**Records for processing:**

%%

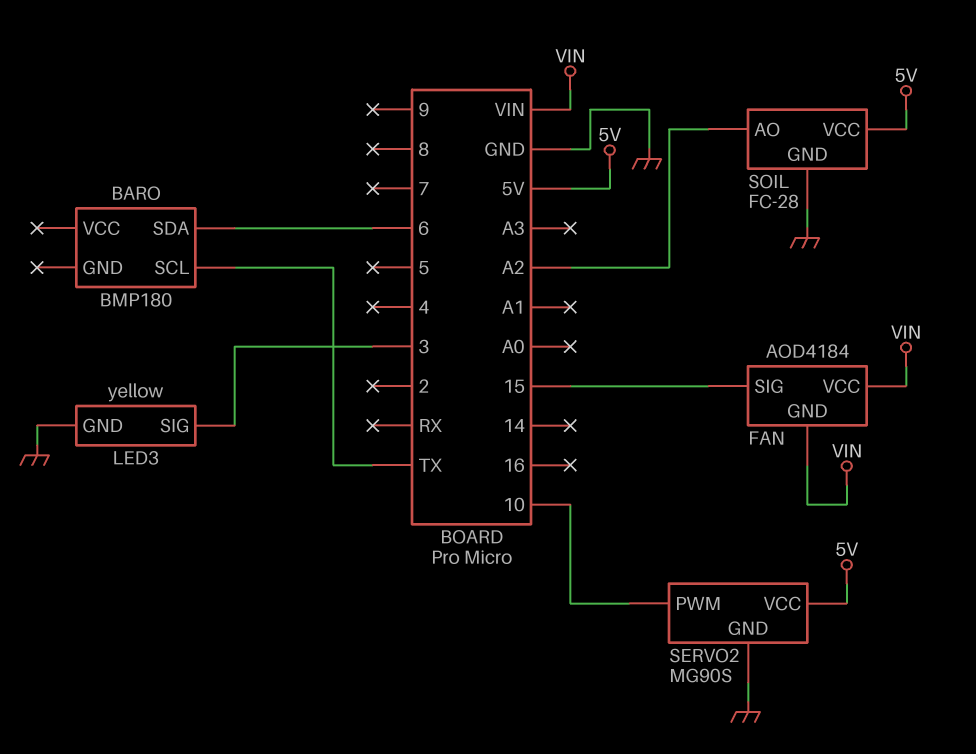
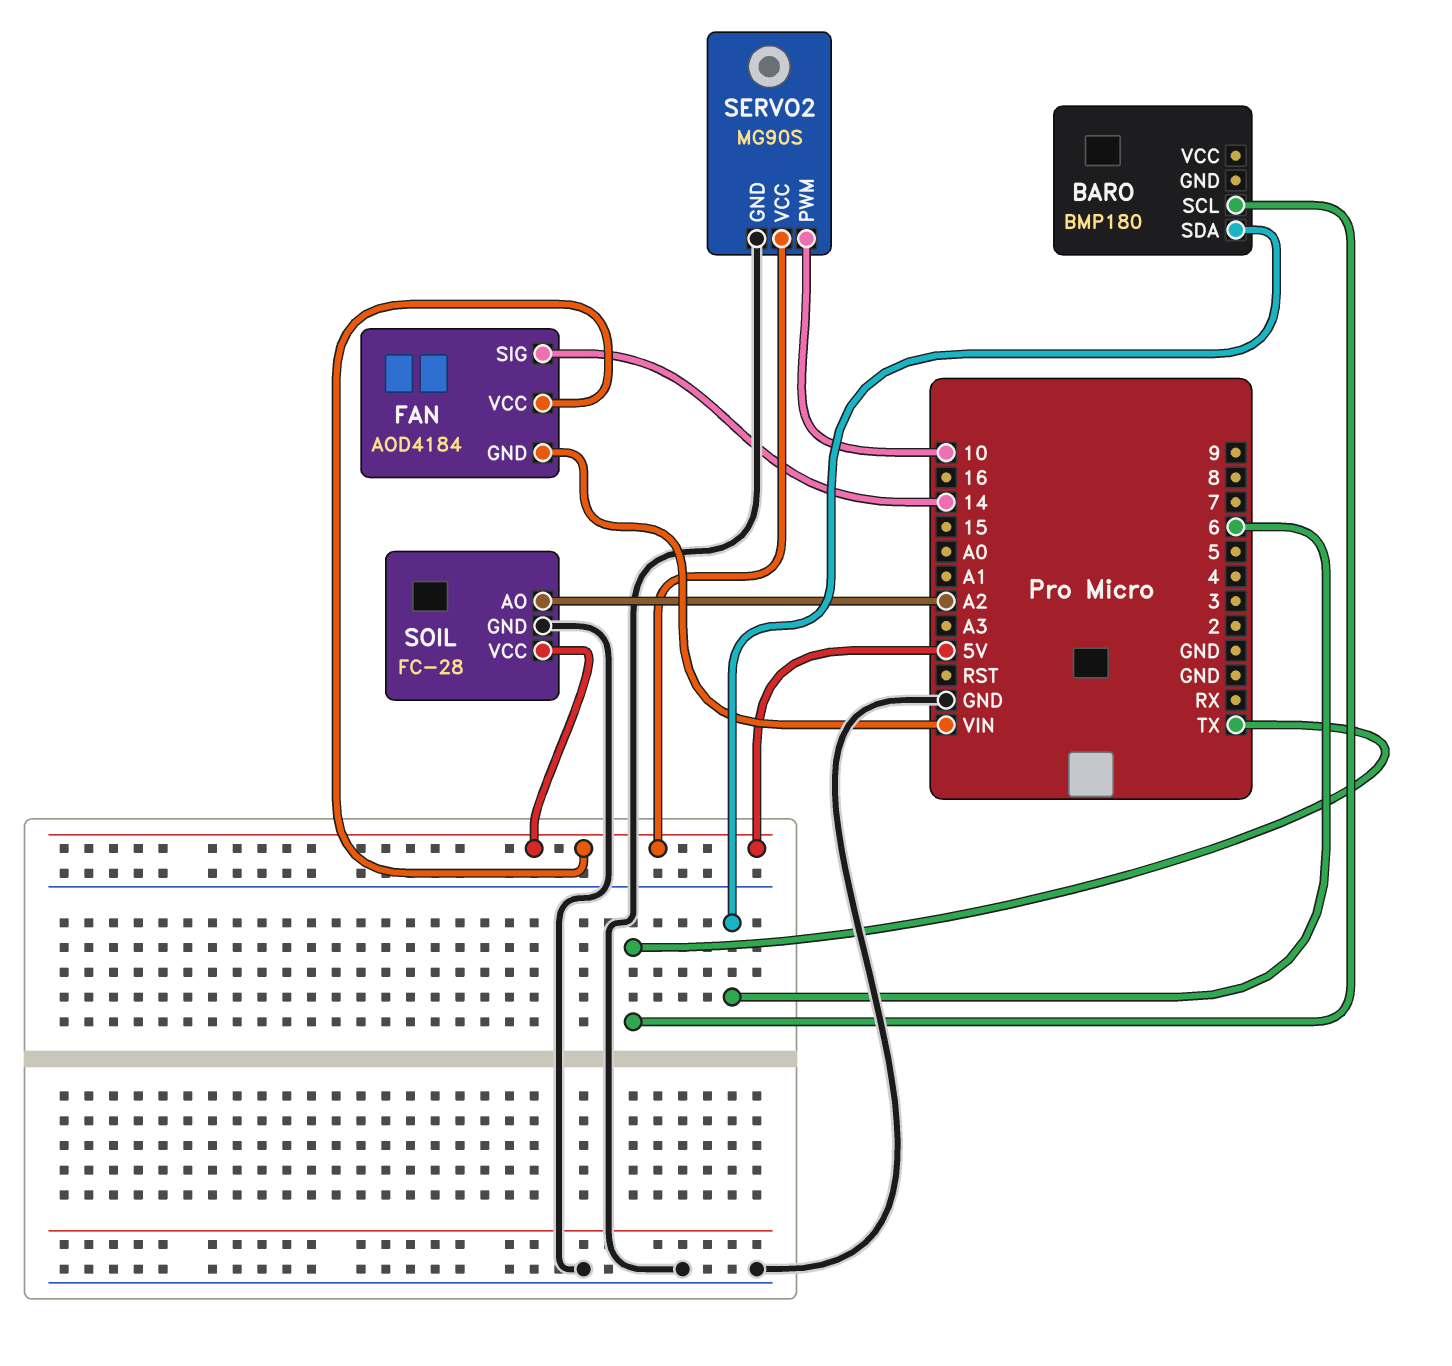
FAN pin SIG: 15 -> 14
FAN pin VCC: VIN -> 5V
LED3: yellow -> none
LED3 pin GND: GND -> none
LED3 pin SIG: 3 -> none

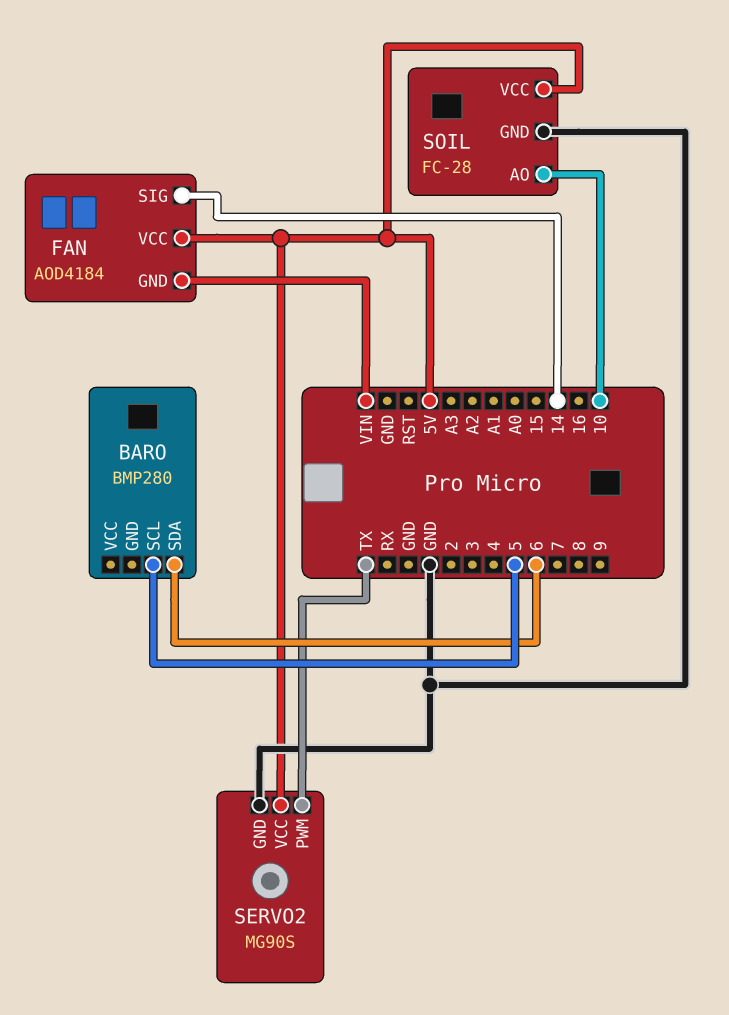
BARO: BMP180 -> BMP280
BARO pin SCL: TX -> 5
SERVO2 pin PWM: 10 -> TX
SOIL pin AO: A2 -> 10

%%

**Task directions:** All of the material above is to be copied exactly, with no pictures.

**Task solution:**
FAN pin SIG: 15 -> 14
FAN pin VCC: VIN -> 5V
LED3: yellow -> none
LED3 pin GND: GND -> none
LED3 pin SIG: 3 -> none

BARO: BMP180 -> BMP280
BARO pin SCL: TX -> 5
SERVO2 pin PWM: 10 -> TX
SOIL pin AO: A2 -> 10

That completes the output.